──────── The records

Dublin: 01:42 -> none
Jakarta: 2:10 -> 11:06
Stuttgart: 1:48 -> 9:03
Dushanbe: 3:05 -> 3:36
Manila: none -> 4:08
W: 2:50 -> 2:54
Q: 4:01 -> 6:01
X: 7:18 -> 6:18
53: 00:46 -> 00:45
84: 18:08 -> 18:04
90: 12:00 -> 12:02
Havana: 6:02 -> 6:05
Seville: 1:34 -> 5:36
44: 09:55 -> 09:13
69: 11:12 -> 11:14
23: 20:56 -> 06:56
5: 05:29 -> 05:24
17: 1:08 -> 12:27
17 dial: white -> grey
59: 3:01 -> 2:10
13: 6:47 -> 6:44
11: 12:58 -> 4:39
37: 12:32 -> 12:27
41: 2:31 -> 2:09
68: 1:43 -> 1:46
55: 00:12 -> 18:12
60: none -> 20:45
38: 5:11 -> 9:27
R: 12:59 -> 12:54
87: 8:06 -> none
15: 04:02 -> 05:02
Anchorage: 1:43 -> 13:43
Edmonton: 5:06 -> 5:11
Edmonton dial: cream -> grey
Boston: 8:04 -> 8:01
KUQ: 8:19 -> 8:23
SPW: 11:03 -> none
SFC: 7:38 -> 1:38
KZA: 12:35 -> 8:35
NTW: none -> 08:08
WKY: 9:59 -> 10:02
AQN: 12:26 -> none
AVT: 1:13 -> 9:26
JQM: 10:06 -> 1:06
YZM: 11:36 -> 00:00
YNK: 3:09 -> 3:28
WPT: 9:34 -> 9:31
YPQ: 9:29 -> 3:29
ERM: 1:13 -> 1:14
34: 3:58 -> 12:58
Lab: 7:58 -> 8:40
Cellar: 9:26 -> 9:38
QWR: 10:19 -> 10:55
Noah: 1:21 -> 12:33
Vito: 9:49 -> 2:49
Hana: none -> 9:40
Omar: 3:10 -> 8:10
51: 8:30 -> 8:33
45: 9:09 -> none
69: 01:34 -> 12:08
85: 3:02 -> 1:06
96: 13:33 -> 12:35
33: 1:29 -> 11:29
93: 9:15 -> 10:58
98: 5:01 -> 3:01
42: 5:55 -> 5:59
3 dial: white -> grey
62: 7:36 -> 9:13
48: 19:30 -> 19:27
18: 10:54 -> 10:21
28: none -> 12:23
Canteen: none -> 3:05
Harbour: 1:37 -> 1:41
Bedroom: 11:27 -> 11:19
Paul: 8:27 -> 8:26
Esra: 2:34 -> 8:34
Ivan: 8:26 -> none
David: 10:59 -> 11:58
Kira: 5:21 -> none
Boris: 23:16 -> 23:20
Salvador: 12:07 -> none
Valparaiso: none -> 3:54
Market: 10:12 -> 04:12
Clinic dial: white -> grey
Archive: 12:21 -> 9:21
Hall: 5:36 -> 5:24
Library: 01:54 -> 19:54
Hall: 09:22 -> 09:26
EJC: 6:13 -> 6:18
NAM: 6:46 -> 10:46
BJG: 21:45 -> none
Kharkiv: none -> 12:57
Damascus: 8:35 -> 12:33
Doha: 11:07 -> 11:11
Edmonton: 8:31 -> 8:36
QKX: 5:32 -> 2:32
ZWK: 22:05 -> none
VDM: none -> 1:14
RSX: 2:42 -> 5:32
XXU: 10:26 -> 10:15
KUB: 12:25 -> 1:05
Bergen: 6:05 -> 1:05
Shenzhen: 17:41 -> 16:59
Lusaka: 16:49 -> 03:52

────────────────

### Given problem
Reproduce all of the entries above verbatim, one per line and in their original order.

### Response for this exercise
Dublin: 01:42 -> none
Jakarta: 2:10 -> 11:06
Stuttgart: 1:48 -> 9:03
Dushanbe: 3:05 -> 3:36
Manila: none -> 4:08
W: 2:50 -> 2:54
Q: 4:01 -> 6:01
X: 7:18 -> 6:18
53: 00:46 -> 00:45
84: 18:08 -> 18:04
90: 12:00 -> 12:02
Havana: 6:02 -> 6:05
Seville: 1:34 -> 5:36
44: 09:55 -> 09:13
69: 11:12 -> 11:14
23: 20:56 -> 06:56
5: 05:29 -> 05:24
17: 1:08 -> 12:27
17 dial: white -> grey
59: 3:01 -> 2:10
13: 6:47 -> 6:44
11: 12:58 -> 4:39
37: 12:32 -> 12:27
41: 2:31 -> 2:09
68: 1:43 -> 1:46
55: 00:12 -> 18:12
60: none -> 20:45
38: 5:11 -> 9:27
R: 12:59 -> 12:54
87: 8:06 -> none
15: 04:02 -> 05:02
Anchorage: 1:43 -> 13:43
Edmonton: 5:06 -> 5:11
Edmonton dial: cream -> grey
Boston: 8:04 -> 8:01
KUQ: 8:19 -> 8:23
SPW: 11:03 -> none
SFC: 7:38 -> 1:38
KZA: 12:35 -> 8:35
NTW: none -> 08:08
WKY: 9:59 -> 10:02
AQN: 12:26 -> none
AVT: 1:13 -> 9:26
JQM: 10:06 -> 1:06
YZM: 11:36 -> 00:00
YNK: 3:09 -> 3:28
WPT: 9:34 -> 9:31
YPQ: 9:29 -> 3:29
ERM: 1:13 -> 1:14
34: 3:58 -> 12:58
Lab: 7:58 -> 8:40
Cellar: 9:26 -> 9:38
QWR: 10:19 -> 10:55
Noah: 1:21 -> 12:33
Vito: 9:49 -> 2:49
Hana: none -> 9:40
Omar: 3:10 -> 8:10
51: 8:30 -> 8:33
45: 9:09 -> none
69: 01:34 -> 12:08
85: 3:02 -> 1:06
96: 13:33 -> 12:35
33: 1:29 -> 11:29
93: 9:15 -> 10:58
98: 5:01 -> 3:01
42: 5:55 -> 5:59
3 dial: white -> grey
62: 7:36 -> 9:13
48: 19:30 -> 19:27
18: 10:54 -> 10:21
28: none -> 12:23
Canteen: none -> 3:05
Harbour: 1:37 -> 1:41
Bedroom: 11:27 -> 11:19
Paul: 8:27 -> 8:26
Esra: 2:34 -> 8:34
Ivan: 8:26 -> none
David: 10:59 -> 11:58
Kira: 5:21 -> none
Boris: 23:16 -> 23:20
Salvador: 12:07 -> none
Valparaiso: none -> 3:54
Market: 10:12 -> 04:12
Clinic dial: white -> grey
Archive: 12:21 -> 9:21
Hall: 5:36 -> 5:24
Library: 01:54 -> 19:54
Hall: 09:22 -> 09:26
EJC: 6:13 -> 6:18
NAM: 6:46 -> 10:46
BJG: 21:45 -> none
Kharkiv: none -> 12:57
Damascus: 8:35 -> 12:33
Doha: 11:07 -> 11:11
Edmonton: 8:31 -> 8:36
QKX: 5:32 -> 2:32
ZWK: 22:05 -> none
VDM: none -> 1:14
RSX: 2:42 -> 5:32
XXU: 10:26 -> 10:15
KUB: 12:25 -> 1:05
Bergen: 6:05 -> 1:05
Shenzhen: 17:41 -> 16:59
Lusaka: 16:49 -> 03:52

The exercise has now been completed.